◆ Exercise task ◆
Gather every line in the listing below that contains the string "kern". Only matches with the same uppercase and lowercase letters count.

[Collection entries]
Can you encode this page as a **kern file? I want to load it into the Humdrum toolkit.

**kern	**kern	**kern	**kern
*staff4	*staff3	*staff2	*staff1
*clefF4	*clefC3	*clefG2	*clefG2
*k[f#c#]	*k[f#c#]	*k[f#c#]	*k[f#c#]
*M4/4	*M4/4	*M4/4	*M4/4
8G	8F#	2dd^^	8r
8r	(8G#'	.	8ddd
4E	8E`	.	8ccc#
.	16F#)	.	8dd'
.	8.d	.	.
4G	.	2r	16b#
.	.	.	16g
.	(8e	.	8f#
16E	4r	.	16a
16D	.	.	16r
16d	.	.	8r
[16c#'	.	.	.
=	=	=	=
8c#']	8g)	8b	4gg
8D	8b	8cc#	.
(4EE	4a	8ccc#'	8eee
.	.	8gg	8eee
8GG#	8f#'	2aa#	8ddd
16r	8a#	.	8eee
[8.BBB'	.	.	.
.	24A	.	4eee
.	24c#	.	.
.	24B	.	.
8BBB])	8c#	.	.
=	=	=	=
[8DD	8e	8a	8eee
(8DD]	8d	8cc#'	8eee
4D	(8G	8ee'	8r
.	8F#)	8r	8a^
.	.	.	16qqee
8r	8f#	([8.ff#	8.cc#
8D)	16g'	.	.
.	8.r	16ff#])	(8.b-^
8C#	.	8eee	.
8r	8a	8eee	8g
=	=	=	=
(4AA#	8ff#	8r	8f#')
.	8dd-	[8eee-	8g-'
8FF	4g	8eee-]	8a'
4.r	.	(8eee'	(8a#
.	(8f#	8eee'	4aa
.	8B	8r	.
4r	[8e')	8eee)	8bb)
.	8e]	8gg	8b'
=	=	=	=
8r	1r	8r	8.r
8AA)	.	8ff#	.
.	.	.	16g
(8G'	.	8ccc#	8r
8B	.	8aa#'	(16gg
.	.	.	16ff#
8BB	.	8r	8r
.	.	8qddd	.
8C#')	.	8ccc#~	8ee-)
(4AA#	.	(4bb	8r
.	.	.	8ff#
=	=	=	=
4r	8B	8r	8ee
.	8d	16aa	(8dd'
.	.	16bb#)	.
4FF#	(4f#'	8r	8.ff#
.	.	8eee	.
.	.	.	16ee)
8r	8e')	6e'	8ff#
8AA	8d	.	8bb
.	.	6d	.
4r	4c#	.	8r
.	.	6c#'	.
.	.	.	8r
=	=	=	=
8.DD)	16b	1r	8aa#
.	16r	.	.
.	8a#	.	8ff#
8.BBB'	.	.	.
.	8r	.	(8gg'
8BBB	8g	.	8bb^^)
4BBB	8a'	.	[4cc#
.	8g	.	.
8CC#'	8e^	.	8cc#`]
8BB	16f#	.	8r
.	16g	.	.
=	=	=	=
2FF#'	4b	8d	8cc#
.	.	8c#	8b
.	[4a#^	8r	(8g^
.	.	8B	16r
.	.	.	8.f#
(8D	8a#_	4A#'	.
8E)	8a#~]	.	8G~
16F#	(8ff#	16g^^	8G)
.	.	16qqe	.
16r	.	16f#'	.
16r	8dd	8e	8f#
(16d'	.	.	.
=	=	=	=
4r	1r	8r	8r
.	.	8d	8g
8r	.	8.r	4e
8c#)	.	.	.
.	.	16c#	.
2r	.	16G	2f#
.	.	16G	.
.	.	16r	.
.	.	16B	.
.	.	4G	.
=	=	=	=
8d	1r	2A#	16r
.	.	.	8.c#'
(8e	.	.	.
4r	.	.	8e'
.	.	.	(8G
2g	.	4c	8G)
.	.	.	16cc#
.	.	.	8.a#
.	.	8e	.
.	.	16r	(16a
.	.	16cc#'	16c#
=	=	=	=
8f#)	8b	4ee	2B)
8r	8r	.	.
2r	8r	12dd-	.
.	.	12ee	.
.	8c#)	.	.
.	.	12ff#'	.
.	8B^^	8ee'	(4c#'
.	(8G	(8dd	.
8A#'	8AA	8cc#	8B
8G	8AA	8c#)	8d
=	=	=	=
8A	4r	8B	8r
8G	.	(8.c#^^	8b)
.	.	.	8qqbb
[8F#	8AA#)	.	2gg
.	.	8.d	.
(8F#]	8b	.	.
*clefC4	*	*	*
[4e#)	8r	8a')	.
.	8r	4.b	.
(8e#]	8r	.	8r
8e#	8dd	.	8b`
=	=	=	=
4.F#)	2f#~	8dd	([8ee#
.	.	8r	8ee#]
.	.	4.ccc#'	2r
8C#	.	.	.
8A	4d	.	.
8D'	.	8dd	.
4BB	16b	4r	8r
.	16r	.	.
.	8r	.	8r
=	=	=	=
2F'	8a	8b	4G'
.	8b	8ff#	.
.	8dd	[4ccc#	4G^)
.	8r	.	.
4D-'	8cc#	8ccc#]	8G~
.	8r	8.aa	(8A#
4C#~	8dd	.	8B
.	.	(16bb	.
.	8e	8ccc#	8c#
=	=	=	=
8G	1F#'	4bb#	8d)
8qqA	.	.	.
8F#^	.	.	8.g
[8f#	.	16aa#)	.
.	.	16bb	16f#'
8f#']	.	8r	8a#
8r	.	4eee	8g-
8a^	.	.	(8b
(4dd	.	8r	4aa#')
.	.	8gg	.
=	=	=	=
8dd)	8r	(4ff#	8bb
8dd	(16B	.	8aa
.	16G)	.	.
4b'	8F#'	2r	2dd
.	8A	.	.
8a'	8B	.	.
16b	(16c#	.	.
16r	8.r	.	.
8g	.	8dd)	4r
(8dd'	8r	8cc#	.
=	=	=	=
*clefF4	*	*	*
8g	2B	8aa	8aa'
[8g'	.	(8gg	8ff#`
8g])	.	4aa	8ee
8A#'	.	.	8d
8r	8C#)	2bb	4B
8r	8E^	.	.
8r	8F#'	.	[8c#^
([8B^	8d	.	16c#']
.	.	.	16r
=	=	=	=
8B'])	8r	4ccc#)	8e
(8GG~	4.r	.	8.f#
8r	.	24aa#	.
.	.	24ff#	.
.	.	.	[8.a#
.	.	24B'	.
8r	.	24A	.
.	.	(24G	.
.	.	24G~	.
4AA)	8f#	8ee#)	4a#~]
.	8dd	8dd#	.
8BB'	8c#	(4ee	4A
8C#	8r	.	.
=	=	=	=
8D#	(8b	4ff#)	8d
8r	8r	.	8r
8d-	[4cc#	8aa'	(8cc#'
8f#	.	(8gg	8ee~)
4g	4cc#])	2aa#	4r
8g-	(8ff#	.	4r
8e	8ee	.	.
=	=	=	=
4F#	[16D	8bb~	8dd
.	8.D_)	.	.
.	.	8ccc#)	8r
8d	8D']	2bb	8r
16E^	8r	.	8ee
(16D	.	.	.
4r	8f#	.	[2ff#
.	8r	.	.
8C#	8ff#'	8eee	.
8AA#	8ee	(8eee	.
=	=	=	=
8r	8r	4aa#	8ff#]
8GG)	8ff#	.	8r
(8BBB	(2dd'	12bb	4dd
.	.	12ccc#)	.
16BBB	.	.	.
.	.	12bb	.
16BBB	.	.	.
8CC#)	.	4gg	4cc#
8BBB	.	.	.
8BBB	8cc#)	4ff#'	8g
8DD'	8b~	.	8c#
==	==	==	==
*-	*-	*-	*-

◆ Solution ◆
Can you encode this page as a **kern file? I want to load it into the Humdrum toolkit.
**kern	**kern	**kern	**kern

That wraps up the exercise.